[Data provided]

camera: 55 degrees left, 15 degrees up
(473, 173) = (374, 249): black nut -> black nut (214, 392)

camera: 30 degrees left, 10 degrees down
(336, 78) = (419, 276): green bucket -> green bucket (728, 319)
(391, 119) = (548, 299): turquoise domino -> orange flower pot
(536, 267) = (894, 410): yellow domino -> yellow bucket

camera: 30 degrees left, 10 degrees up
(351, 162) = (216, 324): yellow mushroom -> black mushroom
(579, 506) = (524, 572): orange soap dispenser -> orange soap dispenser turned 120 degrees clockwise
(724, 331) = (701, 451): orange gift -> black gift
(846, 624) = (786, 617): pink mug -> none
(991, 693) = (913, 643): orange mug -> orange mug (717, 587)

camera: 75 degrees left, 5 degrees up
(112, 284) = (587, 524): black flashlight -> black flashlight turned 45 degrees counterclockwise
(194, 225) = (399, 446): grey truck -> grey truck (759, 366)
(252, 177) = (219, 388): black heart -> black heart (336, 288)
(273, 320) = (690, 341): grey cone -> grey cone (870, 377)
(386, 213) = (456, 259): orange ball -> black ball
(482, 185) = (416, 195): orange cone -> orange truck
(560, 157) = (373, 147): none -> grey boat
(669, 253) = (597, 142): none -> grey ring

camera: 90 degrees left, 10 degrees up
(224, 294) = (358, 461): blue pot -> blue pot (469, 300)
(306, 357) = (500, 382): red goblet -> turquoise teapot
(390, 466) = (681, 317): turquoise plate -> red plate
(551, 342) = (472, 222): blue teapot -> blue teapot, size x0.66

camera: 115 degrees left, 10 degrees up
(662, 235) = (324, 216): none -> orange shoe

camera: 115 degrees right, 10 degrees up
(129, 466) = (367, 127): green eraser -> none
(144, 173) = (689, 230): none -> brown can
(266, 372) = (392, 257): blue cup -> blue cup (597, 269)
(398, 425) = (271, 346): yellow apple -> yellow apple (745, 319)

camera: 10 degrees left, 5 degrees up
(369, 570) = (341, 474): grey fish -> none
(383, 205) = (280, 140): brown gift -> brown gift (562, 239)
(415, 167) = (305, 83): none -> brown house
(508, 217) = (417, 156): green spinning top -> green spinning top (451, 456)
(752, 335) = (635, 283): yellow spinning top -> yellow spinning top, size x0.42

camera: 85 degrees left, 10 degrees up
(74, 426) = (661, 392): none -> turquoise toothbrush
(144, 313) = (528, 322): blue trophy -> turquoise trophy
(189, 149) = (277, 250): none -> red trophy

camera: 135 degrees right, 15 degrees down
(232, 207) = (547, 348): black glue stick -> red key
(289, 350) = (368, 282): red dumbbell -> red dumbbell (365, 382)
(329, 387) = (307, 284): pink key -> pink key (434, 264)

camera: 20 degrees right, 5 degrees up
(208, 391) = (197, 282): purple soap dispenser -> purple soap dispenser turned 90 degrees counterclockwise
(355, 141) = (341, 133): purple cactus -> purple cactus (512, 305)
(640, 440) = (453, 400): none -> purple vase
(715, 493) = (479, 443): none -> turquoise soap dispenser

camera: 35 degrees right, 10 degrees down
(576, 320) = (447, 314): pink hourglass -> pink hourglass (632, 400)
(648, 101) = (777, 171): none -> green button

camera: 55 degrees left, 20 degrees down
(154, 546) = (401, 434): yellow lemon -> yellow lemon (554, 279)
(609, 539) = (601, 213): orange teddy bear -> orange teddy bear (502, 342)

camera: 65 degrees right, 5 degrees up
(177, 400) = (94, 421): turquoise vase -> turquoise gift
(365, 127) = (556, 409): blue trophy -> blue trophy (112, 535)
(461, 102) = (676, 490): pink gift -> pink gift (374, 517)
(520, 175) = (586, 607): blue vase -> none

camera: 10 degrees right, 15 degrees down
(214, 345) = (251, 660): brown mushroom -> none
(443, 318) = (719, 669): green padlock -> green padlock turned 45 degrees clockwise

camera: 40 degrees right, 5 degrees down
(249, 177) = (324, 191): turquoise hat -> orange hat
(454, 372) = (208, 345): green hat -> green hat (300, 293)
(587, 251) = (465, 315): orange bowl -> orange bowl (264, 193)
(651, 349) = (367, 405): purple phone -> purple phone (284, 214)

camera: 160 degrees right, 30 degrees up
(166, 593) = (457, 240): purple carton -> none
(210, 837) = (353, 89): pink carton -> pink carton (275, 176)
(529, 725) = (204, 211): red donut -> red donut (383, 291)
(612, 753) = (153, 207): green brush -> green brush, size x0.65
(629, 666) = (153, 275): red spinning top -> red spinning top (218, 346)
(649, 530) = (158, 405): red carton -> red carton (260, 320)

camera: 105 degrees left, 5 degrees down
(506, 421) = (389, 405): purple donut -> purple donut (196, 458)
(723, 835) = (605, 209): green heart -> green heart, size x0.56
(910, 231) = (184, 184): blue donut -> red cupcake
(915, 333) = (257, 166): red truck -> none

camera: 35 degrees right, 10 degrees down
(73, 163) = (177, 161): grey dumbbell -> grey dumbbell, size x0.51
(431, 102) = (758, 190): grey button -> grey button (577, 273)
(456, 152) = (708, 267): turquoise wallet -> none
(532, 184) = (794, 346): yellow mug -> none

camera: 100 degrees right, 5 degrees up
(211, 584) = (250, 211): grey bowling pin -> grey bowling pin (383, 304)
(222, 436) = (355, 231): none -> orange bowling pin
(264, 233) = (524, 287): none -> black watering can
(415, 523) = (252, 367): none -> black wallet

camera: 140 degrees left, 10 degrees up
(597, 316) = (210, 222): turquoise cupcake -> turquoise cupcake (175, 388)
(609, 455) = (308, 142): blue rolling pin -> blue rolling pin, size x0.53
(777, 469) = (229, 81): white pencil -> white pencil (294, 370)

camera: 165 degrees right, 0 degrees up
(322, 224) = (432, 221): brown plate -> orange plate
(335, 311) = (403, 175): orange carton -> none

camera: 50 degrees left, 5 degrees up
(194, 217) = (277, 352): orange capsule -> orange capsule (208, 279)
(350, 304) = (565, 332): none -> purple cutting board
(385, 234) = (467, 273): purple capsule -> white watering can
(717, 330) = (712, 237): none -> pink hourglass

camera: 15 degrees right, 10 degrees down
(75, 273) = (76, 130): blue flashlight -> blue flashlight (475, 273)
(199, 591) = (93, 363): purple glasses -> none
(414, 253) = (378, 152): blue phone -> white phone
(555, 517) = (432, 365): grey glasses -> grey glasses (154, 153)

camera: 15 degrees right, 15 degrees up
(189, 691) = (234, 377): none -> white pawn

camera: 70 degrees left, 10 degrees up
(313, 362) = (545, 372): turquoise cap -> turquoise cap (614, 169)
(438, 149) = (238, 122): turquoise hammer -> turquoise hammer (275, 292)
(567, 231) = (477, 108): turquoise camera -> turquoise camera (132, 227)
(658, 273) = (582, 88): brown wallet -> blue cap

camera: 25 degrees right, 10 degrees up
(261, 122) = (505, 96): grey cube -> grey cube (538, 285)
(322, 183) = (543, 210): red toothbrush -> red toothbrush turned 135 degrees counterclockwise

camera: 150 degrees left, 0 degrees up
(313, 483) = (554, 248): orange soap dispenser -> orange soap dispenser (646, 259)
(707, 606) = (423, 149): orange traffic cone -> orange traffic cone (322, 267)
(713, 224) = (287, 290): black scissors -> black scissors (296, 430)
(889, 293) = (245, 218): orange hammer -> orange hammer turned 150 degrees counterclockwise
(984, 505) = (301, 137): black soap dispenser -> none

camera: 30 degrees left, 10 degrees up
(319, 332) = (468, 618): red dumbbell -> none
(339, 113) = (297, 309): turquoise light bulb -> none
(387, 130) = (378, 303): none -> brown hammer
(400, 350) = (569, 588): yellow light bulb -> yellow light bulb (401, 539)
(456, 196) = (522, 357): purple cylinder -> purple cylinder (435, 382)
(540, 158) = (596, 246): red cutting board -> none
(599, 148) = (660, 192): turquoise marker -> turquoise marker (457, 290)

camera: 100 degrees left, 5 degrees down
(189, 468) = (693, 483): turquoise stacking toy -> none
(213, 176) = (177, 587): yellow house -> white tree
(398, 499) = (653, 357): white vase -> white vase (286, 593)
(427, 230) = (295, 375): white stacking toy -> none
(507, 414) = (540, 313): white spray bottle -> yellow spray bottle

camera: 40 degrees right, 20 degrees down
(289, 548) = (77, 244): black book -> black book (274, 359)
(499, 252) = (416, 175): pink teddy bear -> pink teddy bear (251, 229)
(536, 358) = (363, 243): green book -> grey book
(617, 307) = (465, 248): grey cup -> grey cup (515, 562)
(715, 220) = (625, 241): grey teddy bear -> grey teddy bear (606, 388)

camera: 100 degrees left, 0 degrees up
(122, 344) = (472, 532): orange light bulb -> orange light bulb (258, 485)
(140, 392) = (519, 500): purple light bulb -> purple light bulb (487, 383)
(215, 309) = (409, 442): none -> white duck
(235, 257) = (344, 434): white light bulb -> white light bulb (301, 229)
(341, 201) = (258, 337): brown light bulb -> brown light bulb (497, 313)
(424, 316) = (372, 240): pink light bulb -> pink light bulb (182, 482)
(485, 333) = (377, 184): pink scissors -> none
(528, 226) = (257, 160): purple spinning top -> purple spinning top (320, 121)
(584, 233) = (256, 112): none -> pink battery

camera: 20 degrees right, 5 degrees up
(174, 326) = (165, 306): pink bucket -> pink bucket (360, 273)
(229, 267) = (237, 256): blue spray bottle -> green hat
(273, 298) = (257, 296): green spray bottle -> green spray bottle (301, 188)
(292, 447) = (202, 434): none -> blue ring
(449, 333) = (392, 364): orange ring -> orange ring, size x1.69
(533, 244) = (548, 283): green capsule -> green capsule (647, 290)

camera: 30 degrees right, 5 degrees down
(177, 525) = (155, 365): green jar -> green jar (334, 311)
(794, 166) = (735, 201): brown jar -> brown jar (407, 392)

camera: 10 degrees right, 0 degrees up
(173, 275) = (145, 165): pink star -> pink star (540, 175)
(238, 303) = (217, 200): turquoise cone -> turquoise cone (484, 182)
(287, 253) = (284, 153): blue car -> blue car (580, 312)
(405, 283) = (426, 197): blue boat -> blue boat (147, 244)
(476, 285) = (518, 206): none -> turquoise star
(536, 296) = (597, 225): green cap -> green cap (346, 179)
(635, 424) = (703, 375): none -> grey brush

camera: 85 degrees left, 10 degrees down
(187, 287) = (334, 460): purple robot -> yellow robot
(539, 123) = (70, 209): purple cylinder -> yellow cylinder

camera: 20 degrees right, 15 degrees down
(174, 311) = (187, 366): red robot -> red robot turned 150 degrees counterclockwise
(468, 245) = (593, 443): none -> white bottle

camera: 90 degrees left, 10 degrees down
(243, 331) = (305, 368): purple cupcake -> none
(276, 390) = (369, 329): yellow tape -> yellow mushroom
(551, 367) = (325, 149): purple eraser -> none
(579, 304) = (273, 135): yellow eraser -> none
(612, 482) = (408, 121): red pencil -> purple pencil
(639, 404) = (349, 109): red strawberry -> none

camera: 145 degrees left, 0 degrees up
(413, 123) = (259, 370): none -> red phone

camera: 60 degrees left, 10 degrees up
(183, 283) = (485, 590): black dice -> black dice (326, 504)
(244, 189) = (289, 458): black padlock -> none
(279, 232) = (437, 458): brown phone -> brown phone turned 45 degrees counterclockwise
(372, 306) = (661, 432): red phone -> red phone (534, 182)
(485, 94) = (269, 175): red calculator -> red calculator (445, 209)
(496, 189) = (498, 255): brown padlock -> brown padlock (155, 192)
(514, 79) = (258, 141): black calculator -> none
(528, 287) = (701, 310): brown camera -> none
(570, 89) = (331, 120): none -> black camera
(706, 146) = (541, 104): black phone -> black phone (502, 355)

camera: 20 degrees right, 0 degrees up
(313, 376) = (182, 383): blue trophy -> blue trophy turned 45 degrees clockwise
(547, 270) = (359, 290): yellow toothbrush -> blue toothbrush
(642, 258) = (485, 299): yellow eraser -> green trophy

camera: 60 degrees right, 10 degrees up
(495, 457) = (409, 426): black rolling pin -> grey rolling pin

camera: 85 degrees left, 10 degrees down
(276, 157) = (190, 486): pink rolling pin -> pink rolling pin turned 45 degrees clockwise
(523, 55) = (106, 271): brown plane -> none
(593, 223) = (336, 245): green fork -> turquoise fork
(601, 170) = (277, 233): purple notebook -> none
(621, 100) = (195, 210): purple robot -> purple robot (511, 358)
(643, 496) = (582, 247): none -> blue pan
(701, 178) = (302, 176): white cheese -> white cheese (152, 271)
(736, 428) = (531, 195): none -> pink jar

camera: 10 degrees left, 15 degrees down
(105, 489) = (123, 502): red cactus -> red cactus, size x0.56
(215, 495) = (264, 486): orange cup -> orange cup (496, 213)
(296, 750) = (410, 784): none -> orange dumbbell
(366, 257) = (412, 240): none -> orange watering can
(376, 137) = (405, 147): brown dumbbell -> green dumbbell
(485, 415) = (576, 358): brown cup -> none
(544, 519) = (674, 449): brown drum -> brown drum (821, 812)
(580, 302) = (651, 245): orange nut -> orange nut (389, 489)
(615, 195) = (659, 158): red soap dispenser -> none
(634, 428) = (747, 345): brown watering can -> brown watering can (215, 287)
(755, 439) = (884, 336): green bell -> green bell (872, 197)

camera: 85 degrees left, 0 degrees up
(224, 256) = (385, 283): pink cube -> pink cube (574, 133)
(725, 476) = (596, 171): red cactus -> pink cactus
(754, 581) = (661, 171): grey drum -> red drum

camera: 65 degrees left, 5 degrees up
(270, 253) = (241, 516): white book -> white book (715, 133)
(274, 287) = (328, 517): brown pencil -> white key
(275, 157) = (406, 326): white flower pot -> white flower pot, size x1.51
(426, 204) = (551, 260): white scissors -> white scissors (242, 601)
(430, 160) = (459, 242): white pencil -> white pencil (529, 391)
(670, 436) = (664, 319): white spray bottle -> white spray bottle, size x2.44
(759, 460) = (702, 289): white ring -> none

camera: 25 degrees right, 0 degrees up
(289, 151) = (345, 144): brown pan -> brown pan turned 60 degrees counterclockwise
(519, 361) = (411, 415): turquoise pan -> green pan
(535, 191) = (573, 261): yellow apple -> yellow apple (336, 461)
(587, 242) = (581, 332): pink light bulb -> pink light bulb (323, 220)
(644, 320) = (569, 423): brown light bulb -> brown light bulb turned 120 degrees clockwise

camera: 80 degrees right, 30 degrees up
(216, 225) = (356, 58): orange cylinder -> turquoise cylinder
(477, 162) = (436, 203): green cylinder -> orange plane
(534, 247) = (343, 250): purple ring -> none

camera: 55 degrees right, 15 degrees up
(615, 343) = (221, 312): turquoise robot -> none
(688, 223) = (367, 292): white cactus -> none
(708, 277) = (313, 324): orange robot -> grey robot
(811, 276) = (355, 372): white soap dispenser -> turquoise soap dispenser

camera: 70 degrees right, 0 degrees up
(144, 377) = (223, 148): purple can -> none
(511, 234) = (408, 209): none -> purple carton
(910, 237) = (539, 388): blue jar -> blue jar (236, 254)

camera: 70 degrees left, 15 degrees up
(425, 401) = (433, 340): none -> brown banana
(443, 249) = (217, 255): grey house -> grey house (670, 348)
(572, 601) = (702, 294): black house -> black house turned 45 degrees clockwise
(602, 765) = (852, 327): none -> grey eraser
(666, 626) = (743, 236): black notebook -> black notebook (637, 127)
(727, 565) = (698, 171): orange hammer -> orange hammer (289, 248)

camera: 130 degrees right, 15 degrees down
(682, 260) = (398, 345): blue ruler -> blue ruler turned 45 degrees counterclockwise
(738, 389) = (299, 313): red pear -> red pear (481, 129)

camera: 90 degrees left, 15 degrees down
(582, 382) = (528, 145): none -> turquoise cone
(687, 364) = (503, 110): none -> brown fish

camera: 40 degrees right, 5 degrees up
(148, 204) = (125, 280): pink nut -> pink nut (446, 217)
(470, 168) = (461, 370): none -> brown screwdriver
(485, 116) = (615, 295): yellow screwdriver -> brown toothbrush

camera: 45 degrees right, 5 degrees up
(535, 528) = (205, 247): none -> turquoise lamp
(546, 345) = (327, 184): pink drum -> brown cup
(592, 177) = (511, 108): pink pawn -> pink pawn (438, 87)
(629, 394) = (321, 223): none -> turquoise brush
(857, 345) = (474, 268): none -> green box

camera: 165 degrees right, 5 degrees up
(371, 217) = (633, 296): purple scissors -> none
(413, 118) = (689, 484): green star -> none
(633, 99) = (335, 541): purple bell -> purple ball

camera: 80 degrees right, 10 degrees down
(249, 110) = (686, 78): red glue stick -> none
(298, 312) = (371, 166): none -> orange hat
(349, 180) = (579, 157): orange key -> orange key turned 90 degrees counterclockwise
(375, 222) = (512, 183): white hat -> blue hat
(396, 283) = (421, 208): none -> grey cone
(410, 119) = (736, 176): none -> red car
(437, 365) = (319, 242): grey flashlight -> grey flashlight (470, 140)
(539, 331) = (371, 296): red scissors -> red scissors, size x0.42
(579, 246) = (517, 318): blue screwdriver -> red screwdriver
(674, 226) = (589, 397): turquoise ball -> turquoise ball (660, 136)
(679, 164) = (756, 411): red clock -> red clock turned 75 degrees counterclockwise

[/Data provided]

Request: Both the line containing "(662, 235) = (324, 216): none -> orange shoe" and the line containing "(369, 570) = (341, 474): grey fish -> none" belong in the answer. Print them and every line above that falls between them exactly, and no others.

Result for this task:
(662, 235) = (324, 216): none -> orange shoe

camera: 115 degrees right, 10 degrees up
(129, 466) = (367, 127): green eraser -> none
(144, 173) = (689, 230): none -> brown can
(266, 372) = (392, 257): blue cup -> blue cup (597, 269)
(398, 425) = (271, 346): yellow apple -> yellow apple (745, 319)

camera: 10 degrees left, 5 degrees up
(369, 570) = (341, 474): grey fish -> none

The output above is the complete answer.